[Image change detection data]
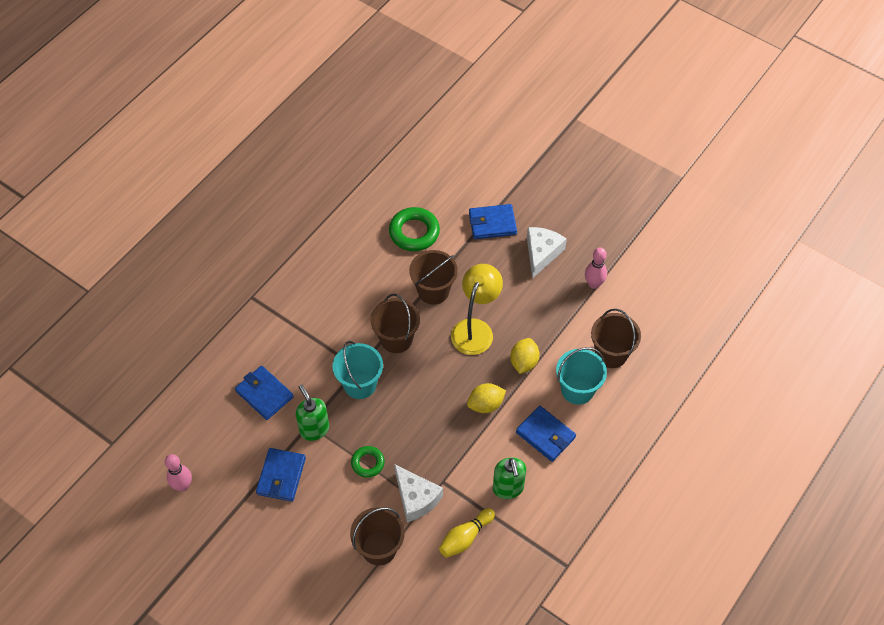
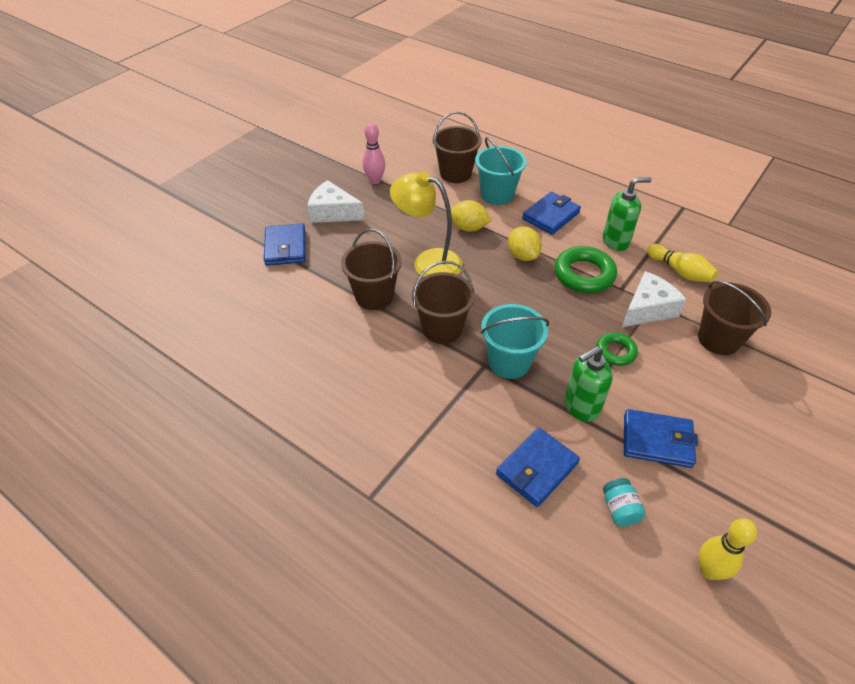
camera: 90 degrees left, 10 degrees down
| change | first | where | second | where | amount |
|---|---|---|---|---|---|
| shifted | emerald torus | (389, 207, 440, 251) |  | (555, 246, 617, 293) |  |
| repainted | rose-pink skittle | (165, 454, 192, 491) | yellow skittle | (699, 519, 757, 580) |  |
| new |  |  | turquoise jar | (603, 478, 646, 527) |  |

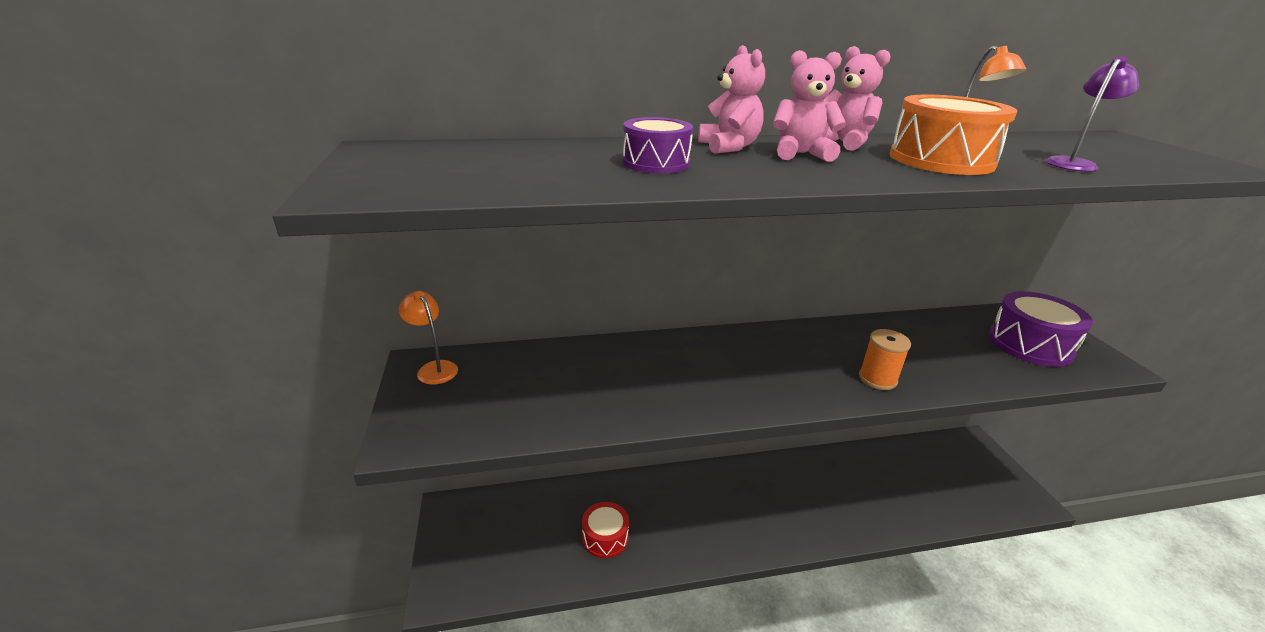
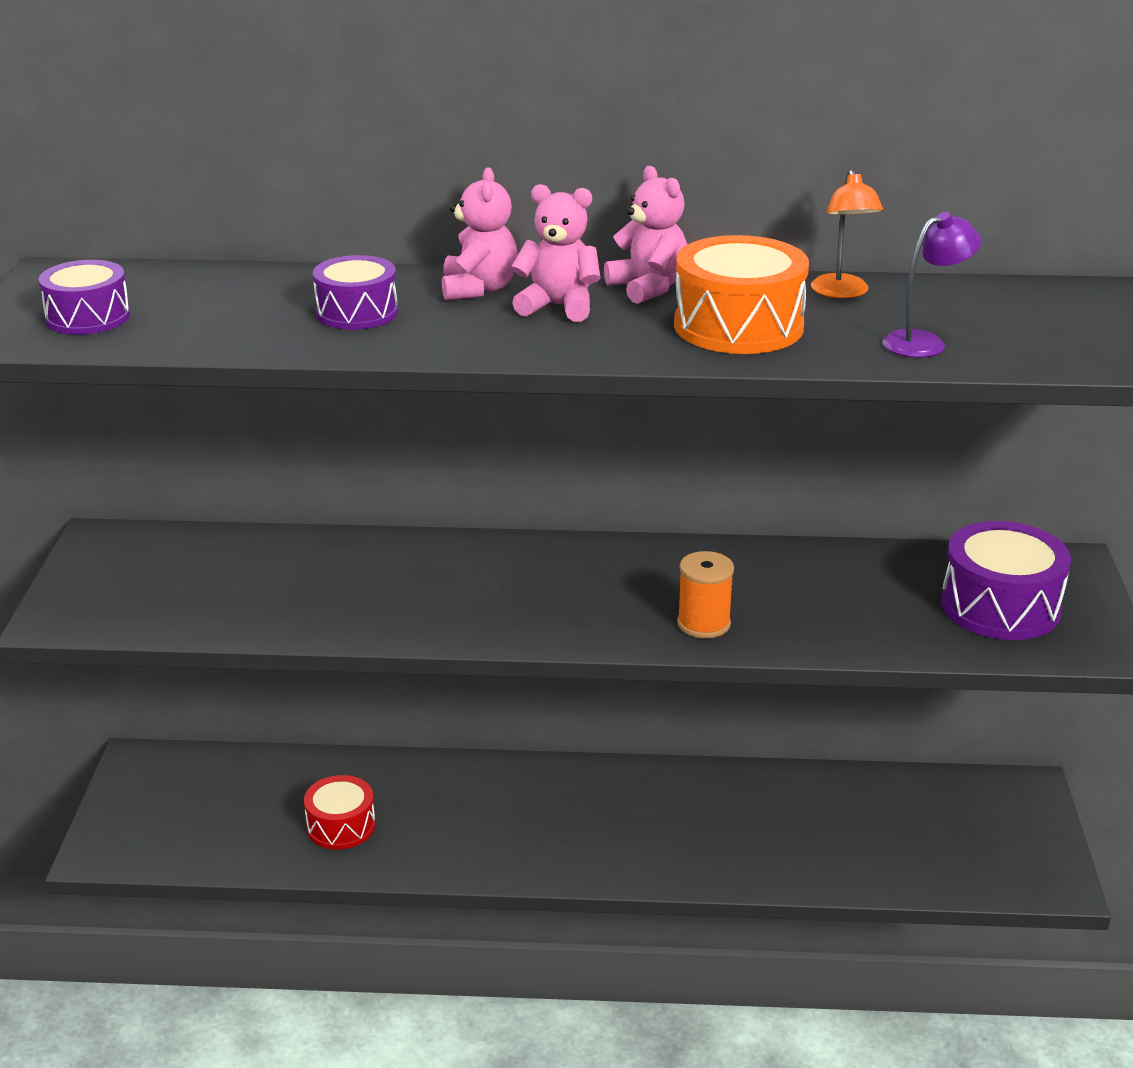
camera: 15 degrees right, 0 degrees up
| change | first | where | second | where | amount |
|---|---|---|---|---|---|
| gone | bright orange reading lamp | (399, 291, 458, 384) |  |  |  |
| new |  |  | violet snare drum | (38, 260, 130, 335) |  |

To do
Would you return the data exactly as written, without the pictures?

Response box
camera: 90 degrees left, 10 degrees down
| change | first | where | second | where | amount |
|---|---|---|---|---|---|
| shifted | emerald torus | (389, 207, 440, 251) |  | (555, 246, 617, 293) |  |
| repainted | rose-pink skittle | (165, 454, 192, 491) | yellow skittle | (699, 519, 757, 580) |  |
| new |  |  | turquoise jar | (603, 478, 646, 527) |  |

camera: 15 degrees right, 0 degrees up
| change | first | where | second | where | amount |
|---|---|---|---|---|---|
| gone | bright orange reading lamp | (399, 291, 458, 384) |  |  |  |
| new |  |  | violet snare drum | (38, 260, 130, 335) |  |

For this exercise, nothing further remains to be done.